What you will do
In the data below, which lines hold the word "plate"? Copy them.

Recorded information

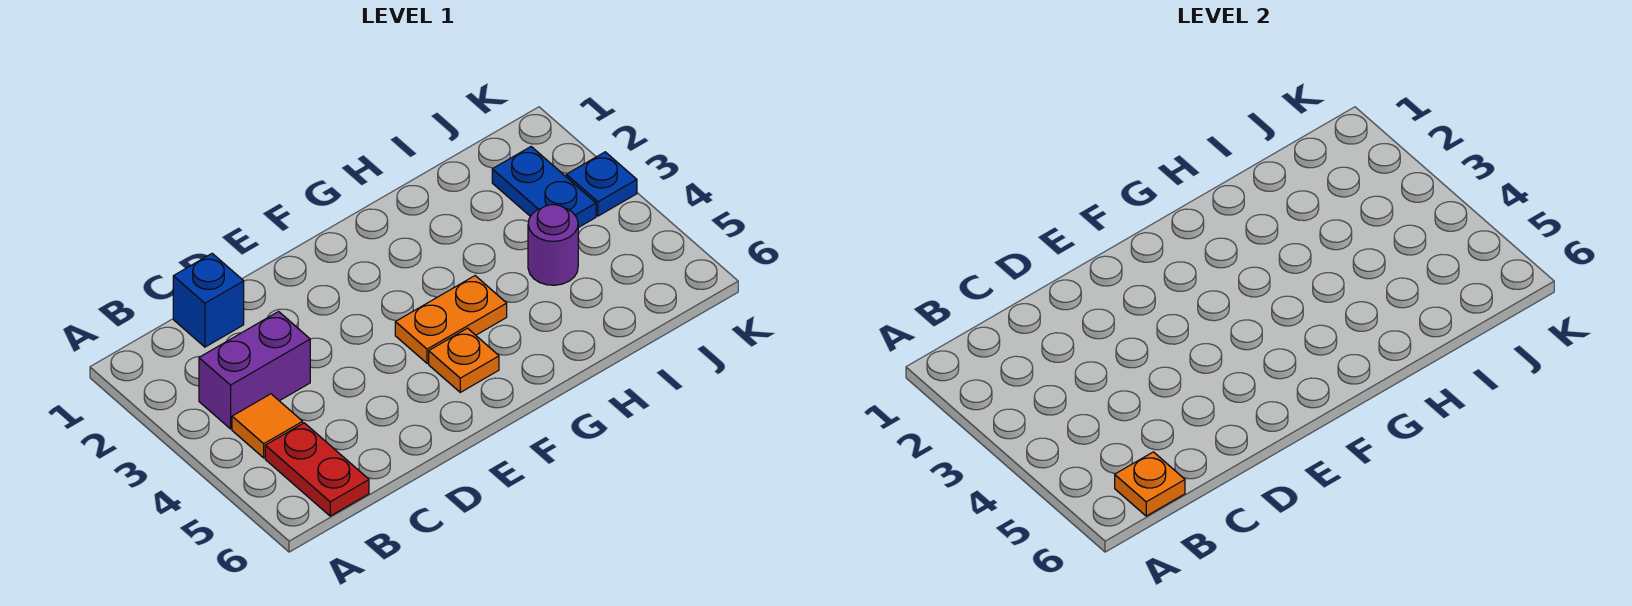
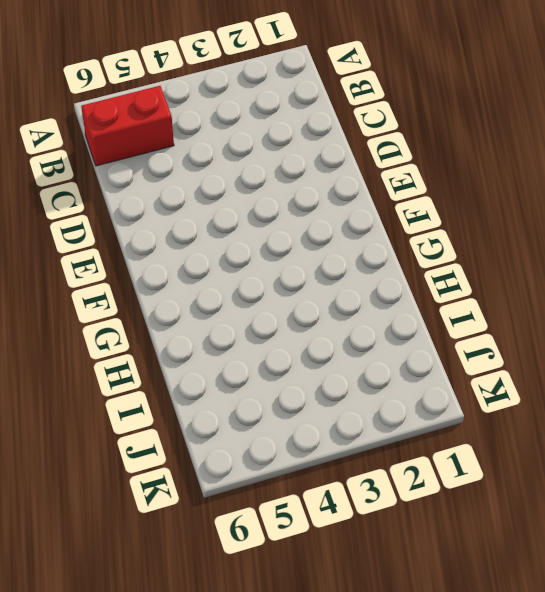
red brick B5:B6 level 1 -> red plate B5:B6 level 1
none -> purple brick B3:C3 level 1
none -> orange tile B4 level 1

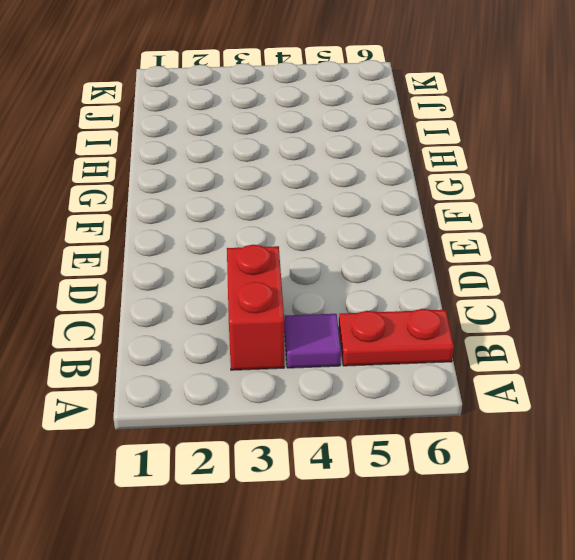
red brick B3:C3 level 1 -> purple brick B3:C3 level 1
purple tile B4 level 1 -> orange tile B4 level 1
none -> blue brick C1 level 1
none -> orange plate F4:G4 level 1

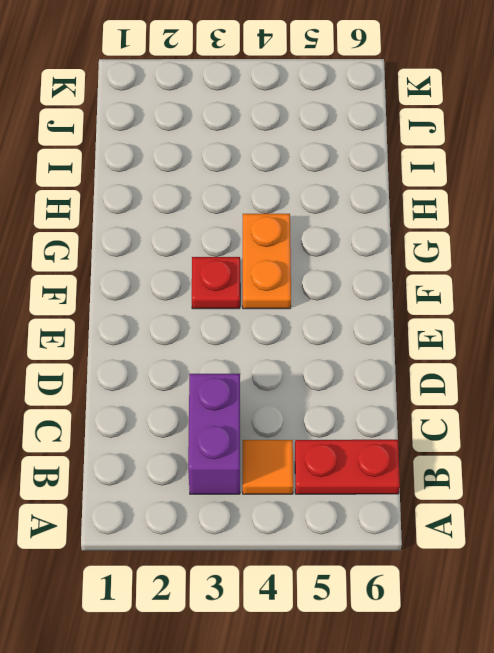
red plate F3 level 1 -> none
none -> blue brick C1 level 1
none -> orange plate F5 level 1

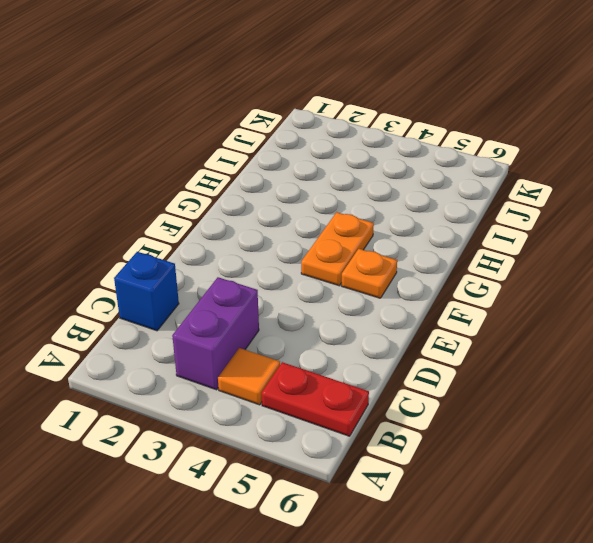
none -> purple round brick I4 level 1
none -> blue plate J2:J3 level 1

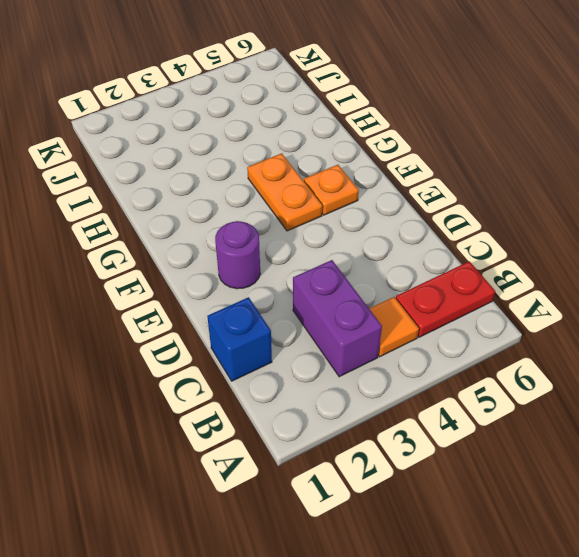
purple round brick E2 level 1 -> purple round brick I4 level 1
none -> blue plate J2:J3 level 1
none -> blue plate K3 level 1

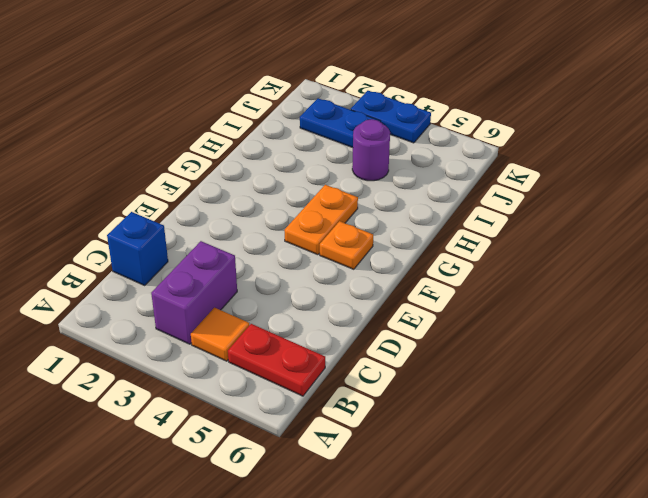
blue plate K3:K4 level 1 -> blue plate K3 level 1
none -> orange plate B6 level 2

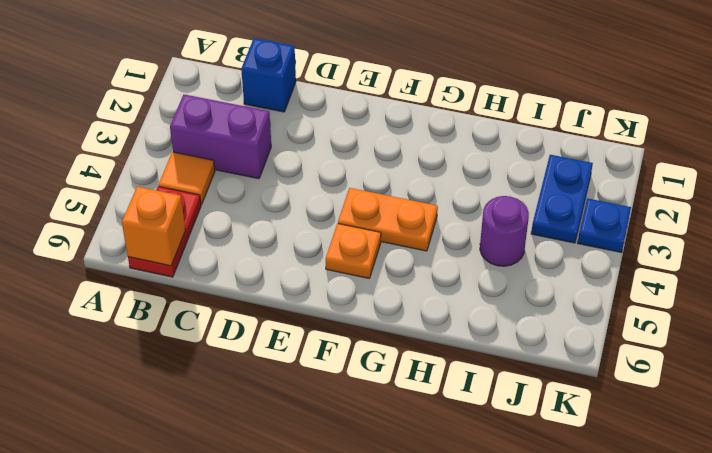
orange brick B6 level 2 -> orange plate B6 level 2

Written response
red brick B5:B6 level 1 -> red plate B5:B6 level 1
none -> orange plate F4:G4 level 1
red plate F3 level 1 -> none
none -> orange plate F5 level 1
none -> blue plate J2:J3 level 1
none -> blue plate J2:J3 level 1
none -> blue plate K3 level 1
blue plate K3:K4 level 1 -> blue plate K3 level 1
none -> orange plate B6 level 2
orange brick B6 level 2 -> orange plate B6 level 2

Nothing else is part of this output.